- _Aim_
Please print every line from the one containing "Mark <item>vessel or" through the last line of the records below, exactly as written and nothing more.

- _Record list_
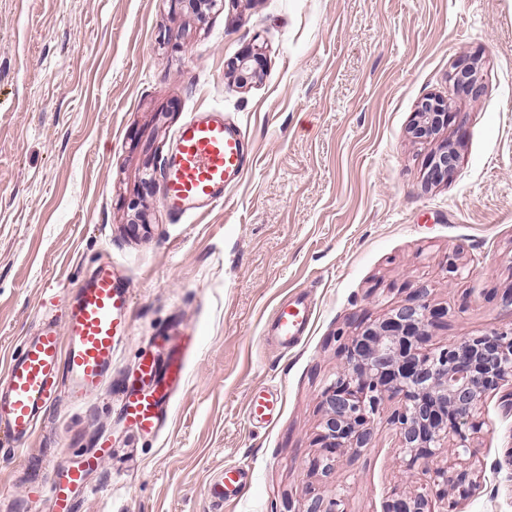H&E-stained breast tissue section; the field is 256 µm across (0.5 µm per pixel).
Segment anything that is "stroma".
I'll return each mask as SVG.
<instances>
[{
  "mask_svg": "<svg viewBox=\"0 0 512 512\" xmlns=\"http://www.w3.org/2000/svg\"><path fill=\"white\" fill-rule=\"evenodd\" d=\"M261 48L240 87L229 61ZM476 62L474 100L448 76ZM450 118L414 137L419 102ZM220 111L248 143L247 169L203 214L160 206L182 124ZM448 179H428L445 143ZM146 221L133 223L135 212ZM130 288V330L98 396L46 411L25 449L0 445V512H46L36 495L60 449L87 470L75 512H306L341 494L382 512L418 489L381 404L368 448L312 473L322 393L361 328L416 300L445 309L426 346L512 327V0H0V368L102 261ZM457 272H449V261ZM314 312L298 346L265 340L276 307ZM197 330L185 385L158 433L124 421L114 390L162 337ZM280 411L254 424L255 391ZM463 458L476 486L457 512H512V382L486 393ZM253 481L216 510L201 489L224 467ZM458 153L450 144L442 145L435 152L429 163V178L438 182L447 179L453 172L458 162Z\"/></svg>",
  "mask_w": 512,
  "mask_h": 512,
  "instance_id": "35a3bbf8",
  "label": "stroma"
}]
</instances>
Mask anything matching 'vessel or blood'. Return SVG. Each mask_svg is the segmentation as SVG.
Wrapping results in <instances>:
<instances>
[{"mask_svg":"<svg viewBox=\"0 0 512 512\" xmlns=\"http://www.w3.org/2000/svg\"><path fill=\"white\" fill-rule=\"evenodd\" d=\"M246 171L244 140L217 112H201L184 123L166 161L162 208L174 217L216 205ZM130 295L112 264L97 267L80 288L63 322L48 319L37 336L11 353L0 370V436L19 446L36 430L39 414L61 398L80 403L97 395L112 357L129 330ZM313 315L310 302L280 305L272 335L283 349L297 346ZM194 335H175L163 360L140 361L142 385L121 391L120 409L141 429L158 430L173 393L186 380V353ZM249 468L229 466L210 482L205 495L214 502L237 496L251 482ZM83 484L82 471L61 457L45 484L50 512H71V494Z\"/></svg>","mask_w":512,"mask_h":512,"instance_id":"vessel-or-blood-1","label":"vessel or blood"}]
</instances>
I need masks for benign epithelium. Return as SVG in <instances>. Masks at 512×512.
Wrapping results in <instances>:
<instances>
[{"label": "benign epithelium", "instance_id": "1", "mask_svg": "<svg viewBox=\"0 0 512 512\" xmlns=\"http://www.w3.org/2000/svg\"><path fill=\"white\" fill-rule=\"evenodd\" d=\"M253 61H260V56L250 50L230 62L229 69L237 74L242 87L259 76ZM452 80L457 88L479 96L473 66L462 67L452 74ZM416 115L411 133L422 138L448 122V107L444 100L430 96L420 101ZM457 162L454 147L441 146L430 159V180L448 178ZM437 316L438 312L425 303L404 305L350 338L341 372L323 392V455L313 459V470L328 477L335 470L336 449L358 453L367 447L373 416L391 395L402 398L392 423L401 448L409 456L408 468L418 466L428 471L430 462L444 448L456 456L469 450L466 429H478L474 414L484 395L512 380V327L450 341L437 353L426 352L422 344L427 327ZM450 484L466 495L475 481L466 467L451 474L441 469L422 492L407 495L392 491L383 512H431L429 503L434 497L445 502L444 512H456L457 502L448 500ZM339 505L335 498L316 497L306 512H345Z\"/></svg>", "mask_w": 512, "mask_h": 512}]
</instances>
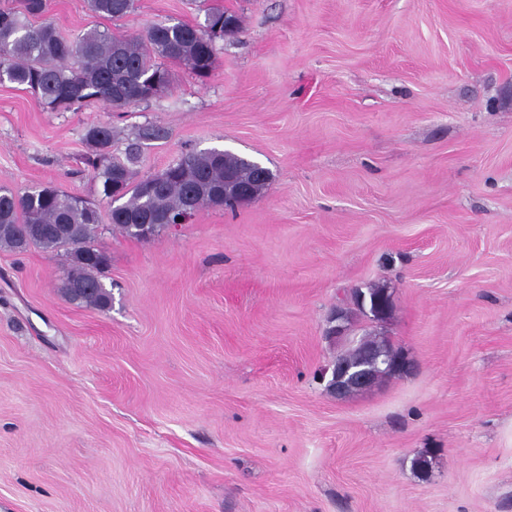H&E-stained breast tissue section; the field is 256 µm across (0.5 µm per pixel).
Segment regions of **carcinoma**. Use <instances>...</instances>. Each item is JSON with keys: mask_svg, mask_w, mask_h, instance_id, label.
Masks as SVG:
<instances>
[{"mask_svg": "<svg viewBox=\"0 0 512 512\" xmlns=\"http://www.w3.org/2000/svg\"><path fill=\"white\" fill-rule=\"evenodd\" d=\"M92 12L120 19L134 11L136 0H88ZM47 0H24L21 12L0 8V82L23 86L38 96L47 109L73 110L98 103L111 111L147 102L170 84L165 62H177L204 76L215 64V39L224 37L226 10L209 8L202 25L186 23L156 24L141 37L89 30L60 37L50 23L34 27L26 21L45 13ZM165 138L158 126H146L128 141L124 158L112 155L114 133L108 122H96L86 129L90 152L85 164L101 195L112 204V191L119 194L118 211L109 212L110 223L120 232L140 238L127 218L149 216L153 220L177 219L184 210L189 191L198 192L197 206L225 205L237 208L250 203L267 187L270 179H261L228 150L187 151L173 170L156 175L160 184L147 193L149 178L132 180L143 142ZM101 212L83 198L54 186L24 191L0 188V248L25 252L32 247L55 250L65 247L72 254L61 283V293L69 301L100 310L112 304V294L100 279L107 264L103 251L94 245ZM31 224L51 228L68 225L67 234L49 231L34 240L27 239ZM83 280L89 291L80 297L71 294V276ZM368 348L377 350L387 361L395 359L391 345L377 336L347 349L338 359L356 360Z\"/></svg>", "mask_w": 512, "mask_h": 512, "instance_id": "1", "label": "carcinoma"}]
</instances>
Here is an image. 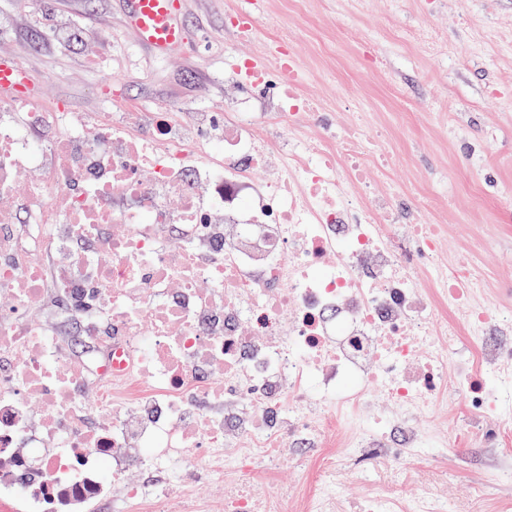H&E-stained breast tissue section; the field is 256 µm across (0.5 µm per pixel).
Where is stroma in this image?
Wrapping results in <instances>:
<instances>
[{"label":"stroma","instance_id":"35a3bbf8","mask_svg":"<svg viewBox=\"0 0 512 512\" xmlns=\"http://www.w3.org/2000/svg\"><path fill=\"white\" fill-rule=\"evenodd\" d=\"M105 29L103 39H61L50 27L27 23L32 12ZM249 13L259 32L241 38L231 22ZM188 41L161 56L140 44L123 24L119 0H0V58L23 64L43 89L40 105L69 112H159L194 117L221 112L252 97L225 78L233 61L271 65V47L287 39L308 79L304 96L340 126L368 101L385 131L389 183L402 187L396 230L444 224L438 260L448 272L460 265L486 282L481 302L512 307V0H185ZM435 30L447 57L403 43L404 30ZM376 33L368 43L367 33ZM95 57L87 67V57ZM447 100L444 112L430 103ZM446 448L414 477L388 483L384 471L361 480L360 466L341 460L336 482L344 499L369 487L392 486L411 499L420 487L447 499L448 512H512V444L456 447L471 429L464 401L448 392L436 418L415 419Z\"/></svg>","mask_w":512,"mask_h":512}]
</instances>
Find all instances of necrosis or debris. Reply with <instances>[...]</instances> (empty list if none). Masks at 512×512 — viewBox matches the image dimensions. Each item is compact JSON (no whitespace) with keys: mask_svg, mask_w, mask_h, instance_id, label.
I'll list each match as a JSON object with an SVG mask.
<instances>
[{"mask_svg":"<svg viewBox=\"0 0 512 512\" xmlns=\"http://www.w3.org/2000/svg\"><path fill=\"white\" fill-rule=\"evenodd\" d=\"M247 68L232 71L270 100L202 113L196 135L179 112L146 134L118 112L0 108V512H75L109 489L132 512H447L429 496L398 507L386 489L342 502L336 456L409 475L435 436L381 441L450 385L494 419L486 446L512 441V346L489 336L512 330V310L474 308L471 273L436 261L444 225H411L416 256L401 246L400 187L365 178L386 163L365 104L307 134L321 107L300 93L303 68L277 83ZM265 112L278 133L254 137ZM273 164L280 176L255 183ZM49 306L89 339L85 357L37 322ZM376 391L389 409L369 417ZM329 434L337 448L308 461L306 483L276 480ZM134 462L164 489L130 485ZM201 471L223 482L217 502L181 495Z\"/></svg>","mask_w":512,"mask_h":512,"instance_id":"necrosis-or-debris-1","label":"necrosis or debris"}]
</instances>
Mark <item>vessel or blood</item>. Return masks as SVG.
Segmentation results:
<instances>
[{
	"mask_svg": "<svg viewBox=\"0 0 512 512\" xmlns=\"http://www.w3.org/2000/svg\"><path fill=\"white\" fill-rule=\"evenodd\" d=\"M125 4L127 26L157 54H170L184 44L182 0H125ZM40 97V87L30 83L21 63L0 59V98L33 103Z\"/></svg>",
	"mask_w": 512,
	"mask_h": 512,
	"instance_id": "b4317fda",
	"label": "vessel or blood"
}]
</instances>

- _Written answer_
Mark <item>vessel or blood</item>. Return masks as SVG.
Segmentation results:
<instances>
[{
	"mask_svg": "<svg viewBox=\"0 0 512 512\" xmlns=\"http://www.w3.org/2000/svg\"><path fill=\"white\" fill-rule=\"evenodd\" d=\"M125 4L127 26L157 54H170L184 44L182 0H125ZM40 97V87L30 83L21 63L0 59V98L33 103Z\"/></svg>",
	"mask_w": 512,
	"mask_h": 512,
	"instance_id": "b4317fda",
	"label": "vessel or blood"
}]
</instances>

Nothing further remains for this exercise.